Work to be completed » Once a line is found to contain "moved", copy it out of the listing.

*** Available data

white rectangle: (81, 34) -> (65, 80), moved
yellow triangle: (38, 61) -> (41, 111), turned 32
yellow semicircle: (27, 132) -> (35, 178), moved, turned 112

******
*** Available data

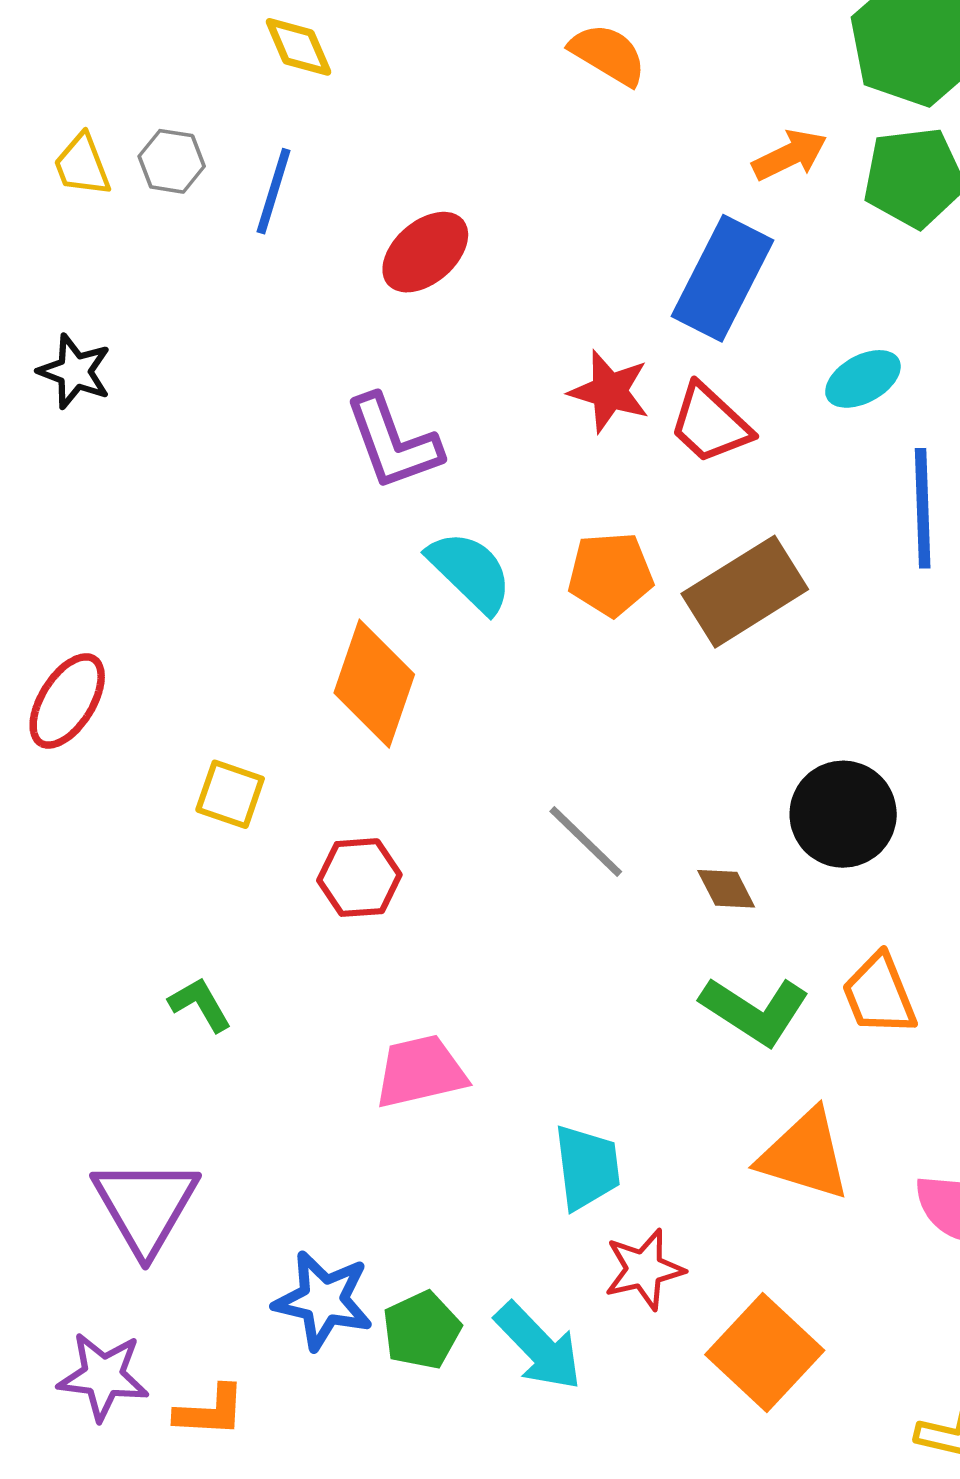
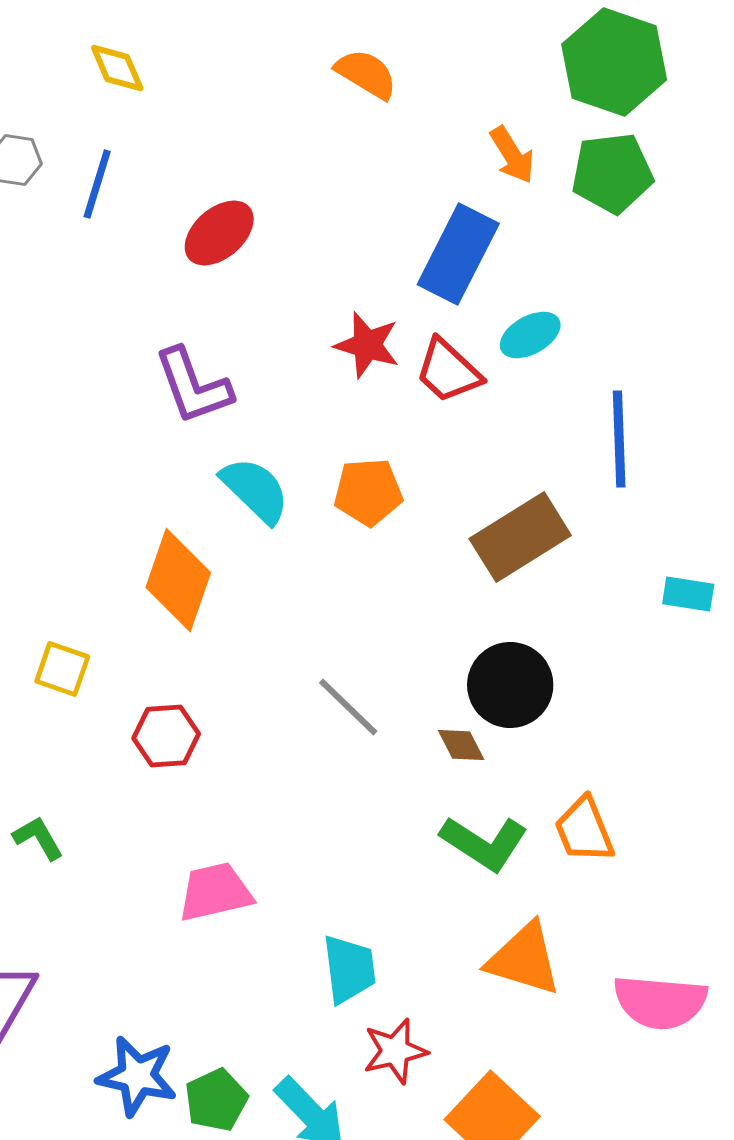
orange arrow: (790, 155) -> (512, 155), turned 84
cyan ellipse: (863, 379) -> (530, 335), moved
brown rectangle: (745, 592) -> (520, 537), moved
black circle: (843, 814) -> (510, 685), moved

******

Expected answer »
white rectangle: (81, 34) -> (65, 80), moved
yellow semicircle: (27, 132) -> (35, 178), moved, turned 112
cyan ellipse: (863, 379) -> (530, 335), moved
brown rectangle: (745, 592) -> (520, 537), moved
black circle: (843, 814) -> (510, 685), moved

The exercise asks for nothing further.